- TASK DATA -
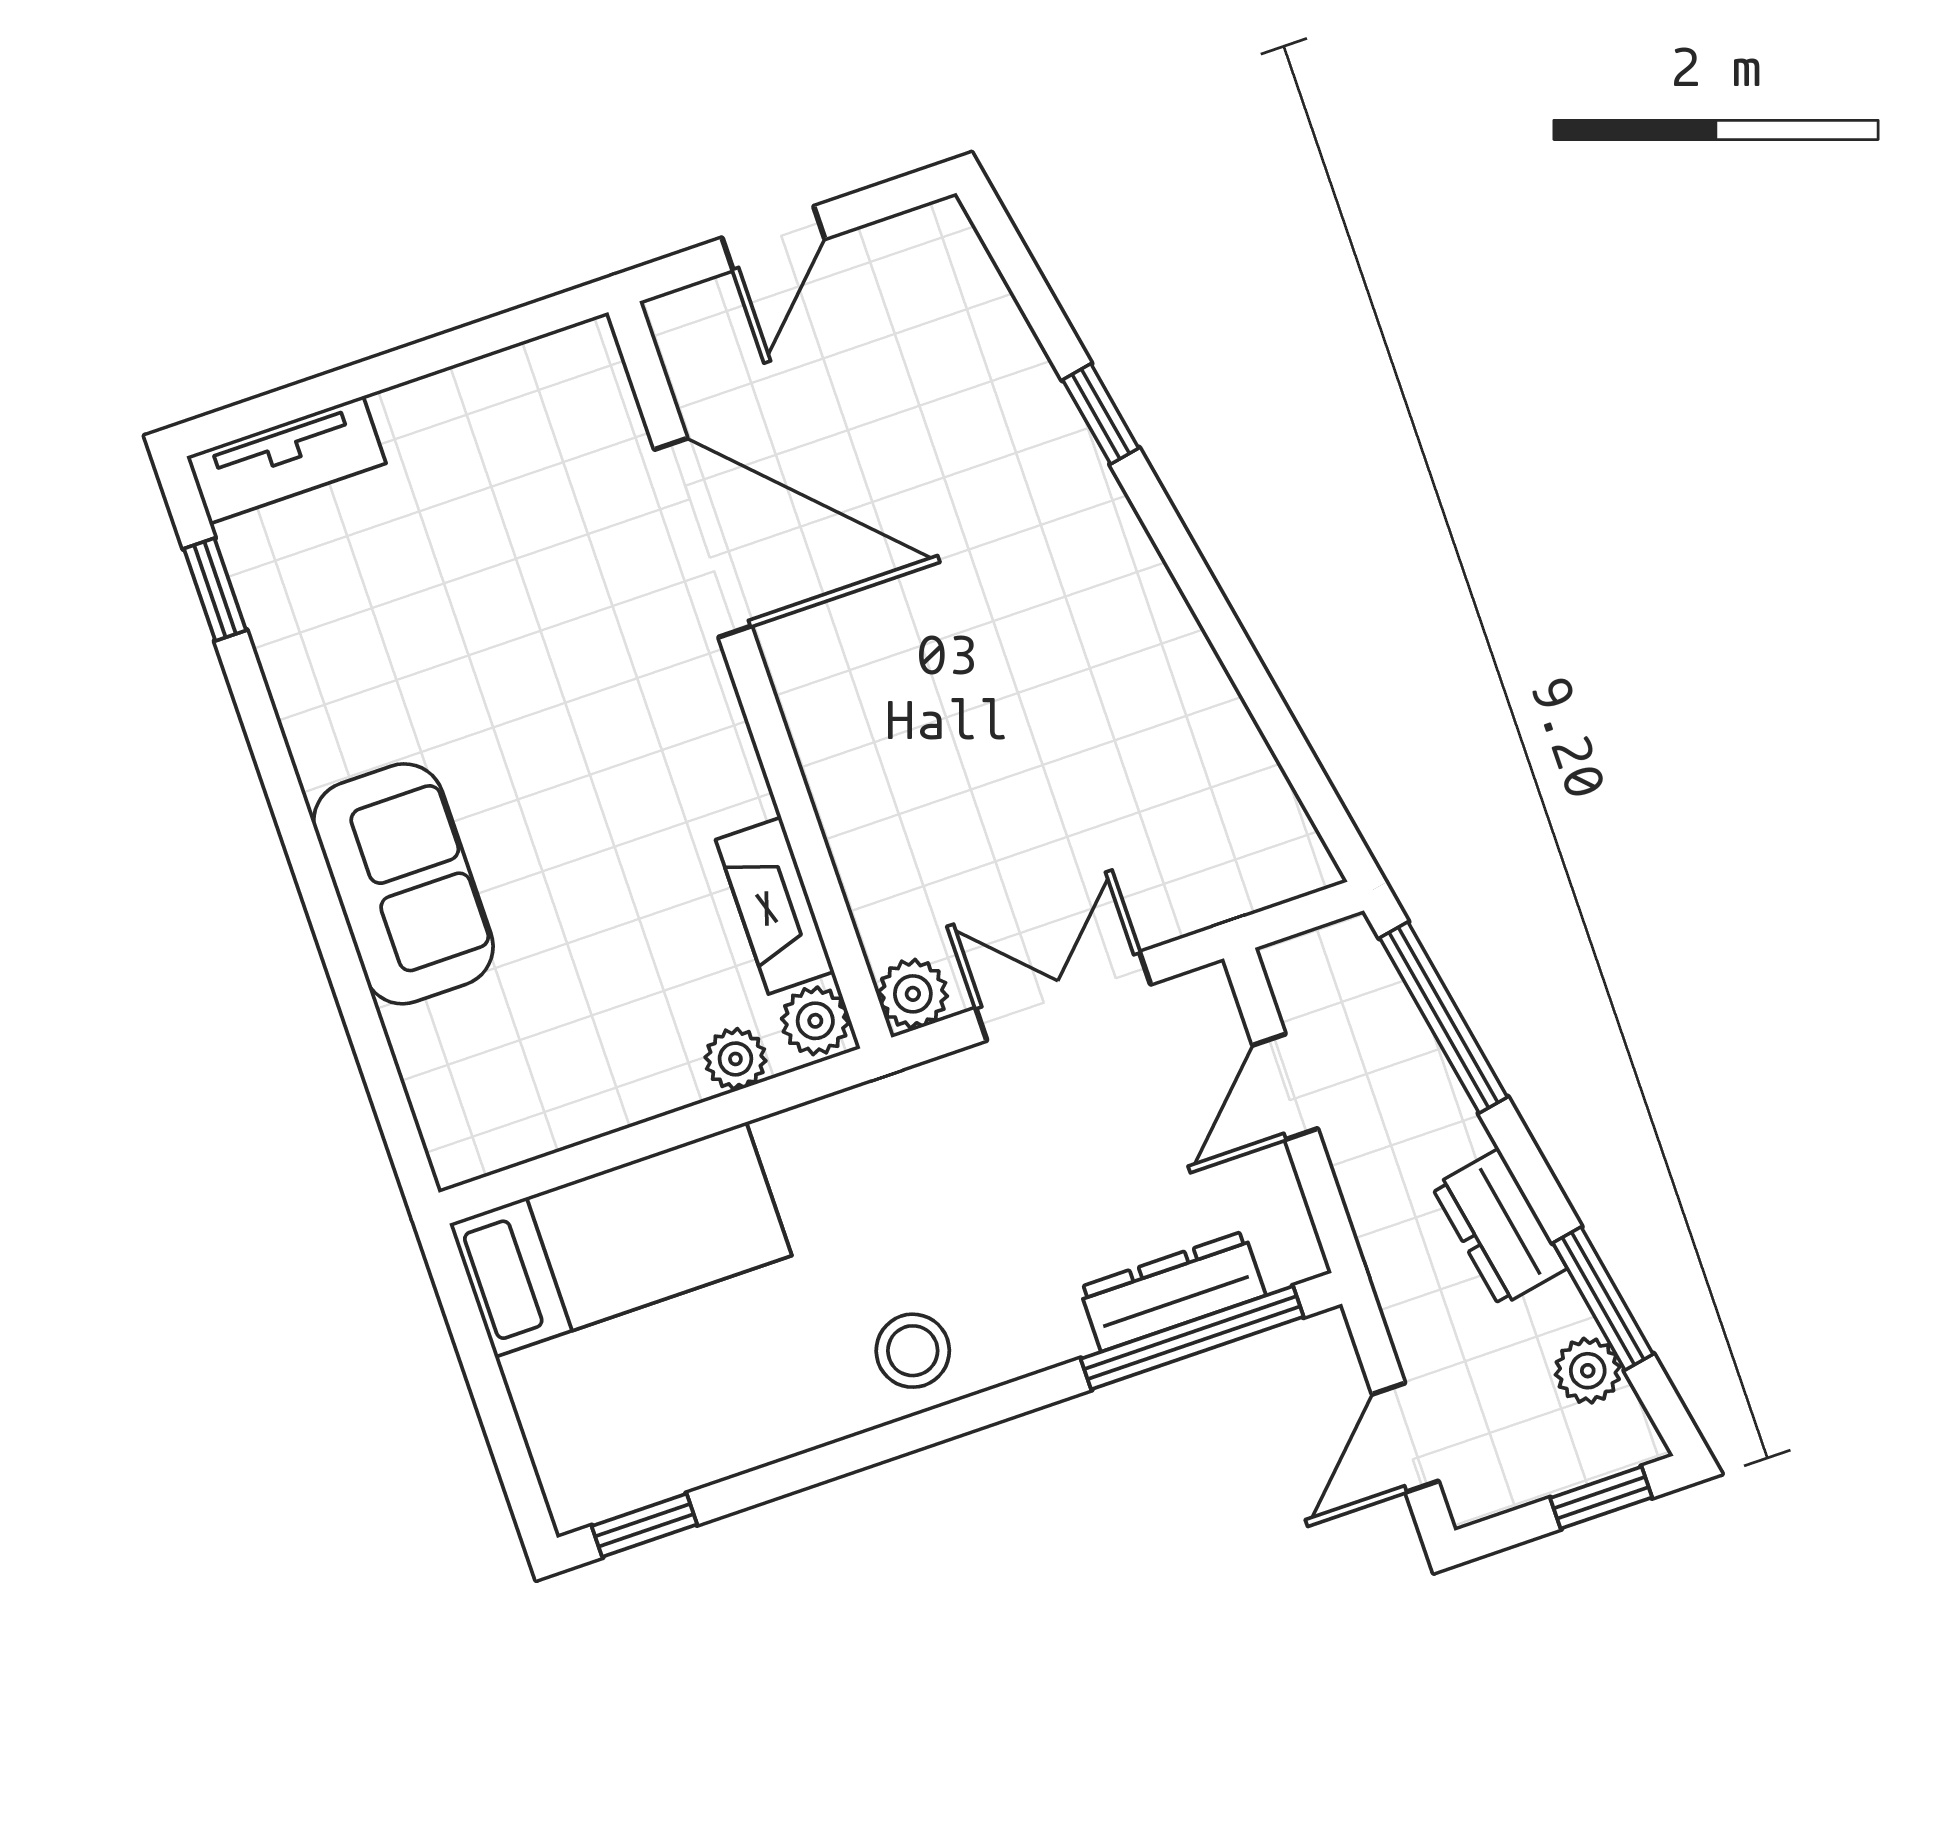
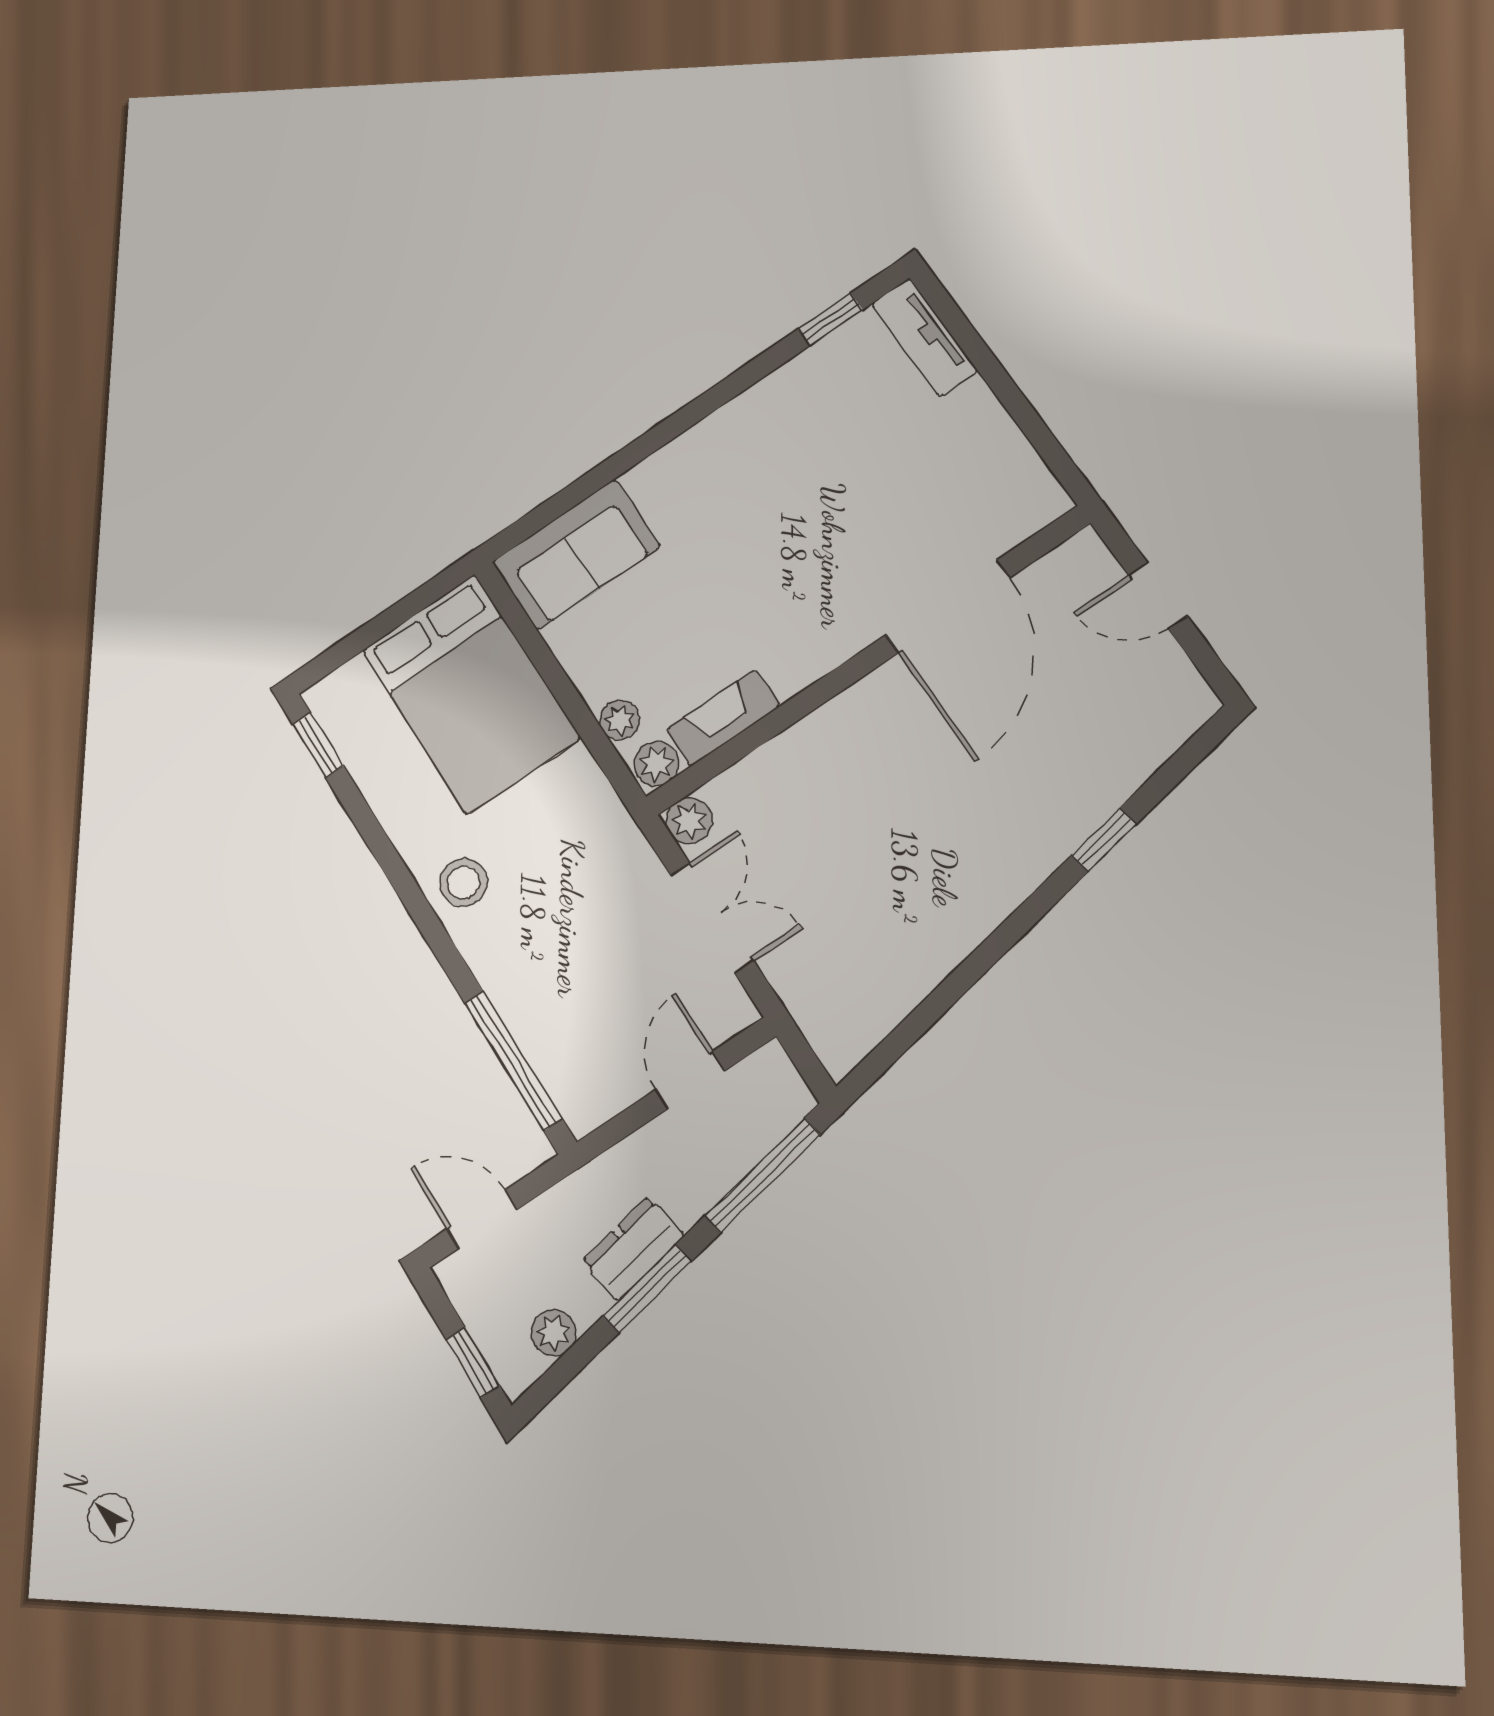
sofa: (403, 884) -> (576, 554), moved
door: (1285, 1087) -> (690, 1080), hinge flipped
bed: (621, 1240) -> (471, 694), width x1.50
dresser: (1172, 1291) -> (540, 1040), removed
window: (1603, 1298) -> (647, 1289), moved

- TASK INSTRUCTIONS -
Repeat the data verbatim, excluding all pictures.

- ANSWER BOX -
sofa: (403, 884) -> (576, 554), moved
door: (1285, 1087) -> (690, 1080), hinge flipped
bed: (621, 1240) -> (471, 694), width x1.50
dresser: (1172, 1291) -> (540, 1040), removed
window: (1603, 1298) -> (647, 1289), moved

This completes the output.